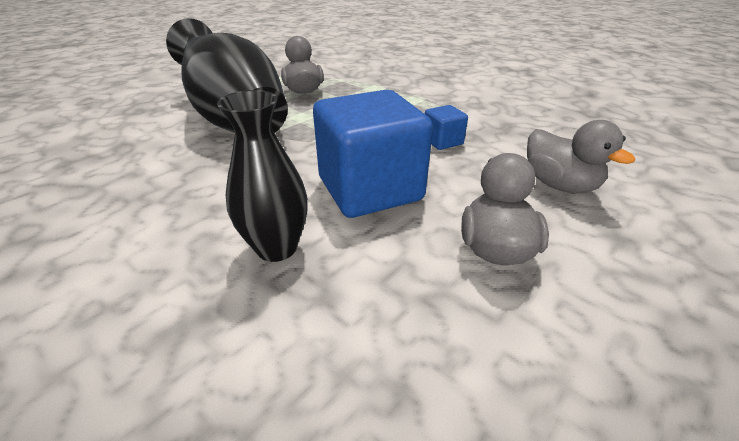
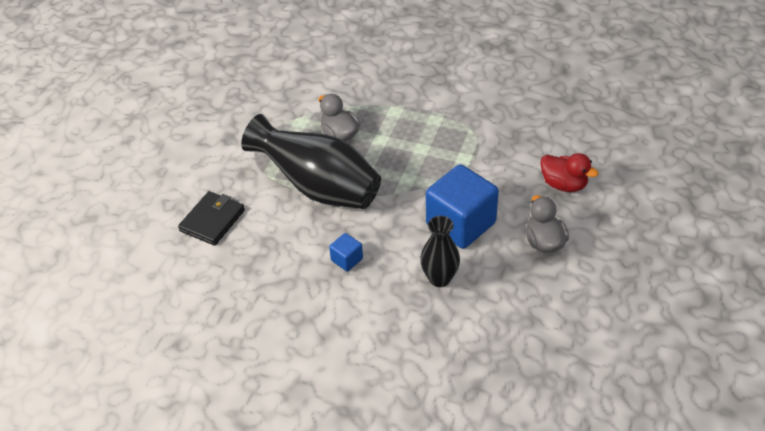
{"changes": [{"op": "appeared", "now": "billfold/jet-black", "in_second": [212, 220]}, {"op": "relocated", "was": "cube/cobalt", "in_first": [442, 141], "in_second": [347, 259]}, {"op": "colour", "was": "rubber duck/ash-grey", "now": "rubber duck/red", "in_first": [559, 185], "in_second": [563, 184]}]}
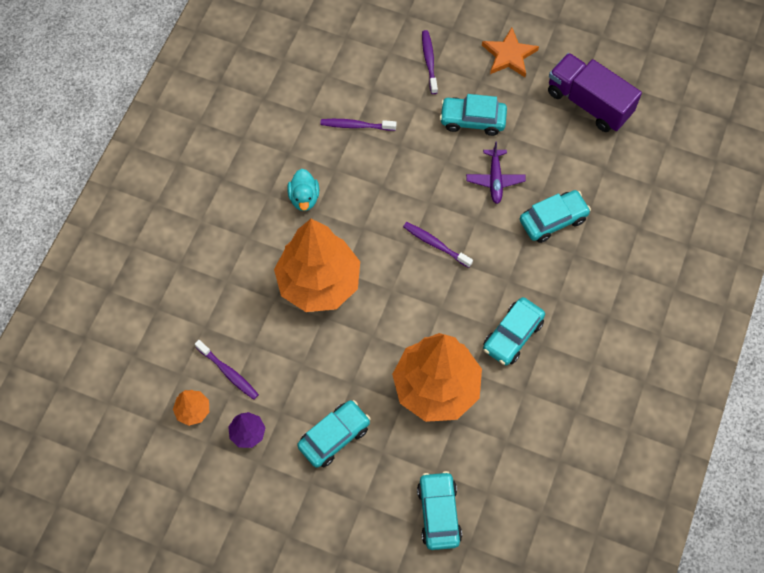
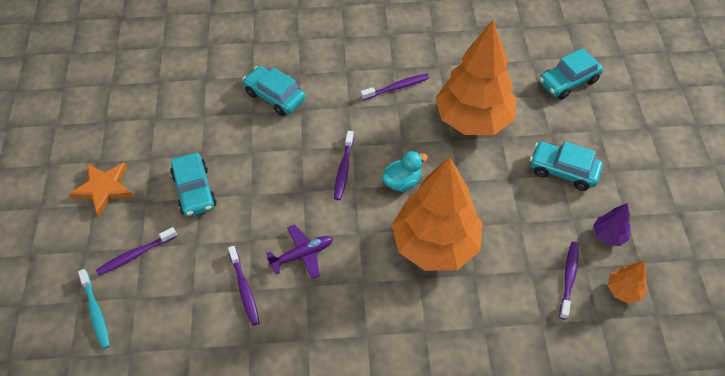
{"changes": [{"op": "appeared", "now": "toothbrush/teal", "in_second": [96, 312]}, {"op": "relocated", "was": "aeroplane/purple", "in_first": [495, 180], "in_second": [302, 254]}, {"op": "exchanged", "was": "toy car/teal", "now": "toothbrush/purple", "in_first": [512, 335], "in_second": [396, 87]}, {"op": "relocated", "was": "rubber duck/teal", "in_first": [304, 198], "in_second": [402, 182]}, {"op": "missing", "was": "lorry/purple", "in_first": [588, 103]}]}
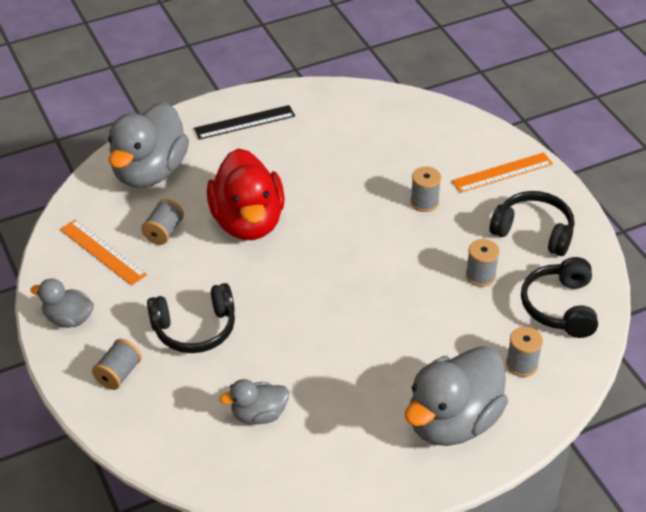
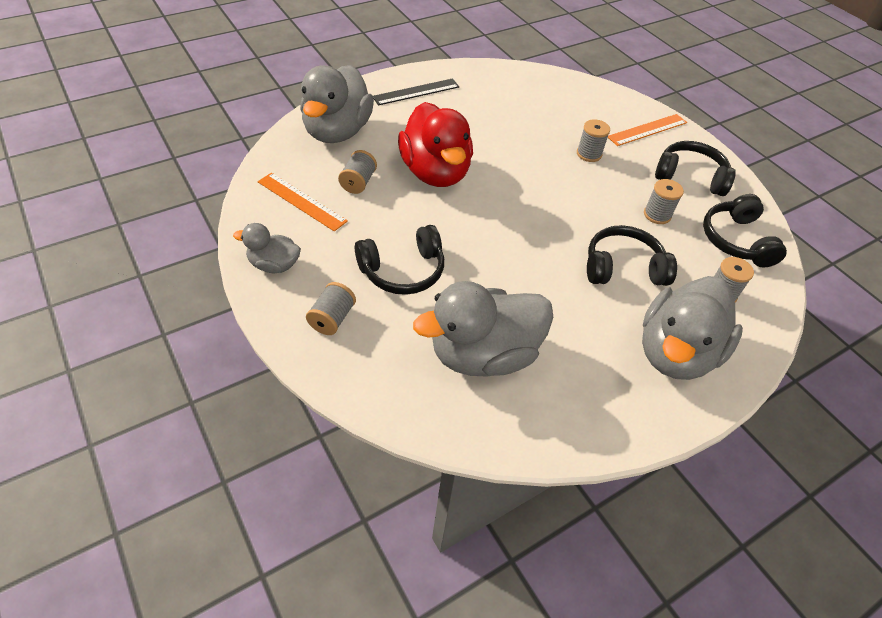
{"changes": [{"op": "size", "was": "rubber duck/ash-grey", "in_first": [258, 414], "in_second": [483, 354], "ratio": 1.95}, {"op": "appeared", "now": "headphones/jet-black", "in_second": [623, 268]}]}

========

> _What to do_: An exact transcription of the material is required, without any pictures.

> _Reply_:
{"changes": [{"op": "appeared", "now": "billfold/jet-black", "in_second": [212, 220]}, {"op": "relocated", "was": "cube/cobalt", "in_first": [442, 141], "in_second": [347, 259]}, {"op": "colour", "was": "rubber duck/ash-grey", "now": "rubber duck/red", "in_first": [559, 185], "in_second": [563, 184]}]}
{"changes": [{"op": "appeared", "now": "toothbrush/teal", "in_second": [96, 312]}, {"op": "relocated", "was": "aeroplane/purple", "in_first": [495, 180], "in_second": [302, 254]}, {"op": "exchanged", "was": "toy car/teal", "now": "toothbrush/purple", "in_first": [512, 335], "in_second": [396, 87]}, {"op": "relocated", "was": "rubber duck/teal", "in_first": [304, 198], "in_second": [402, 182]}, {"op": "missing", "was": "lorry/purple", "in_first": [588, 103]}]}
{"changes": [{"op": "size", "was": "rubber duck/ash-grey", "in_first": [258, 414], "in_second": [483, 354], "ratio": 1.95}, {"op": "appeared", "now": "headphones/jet-black", "in_second": [623, 268]}]}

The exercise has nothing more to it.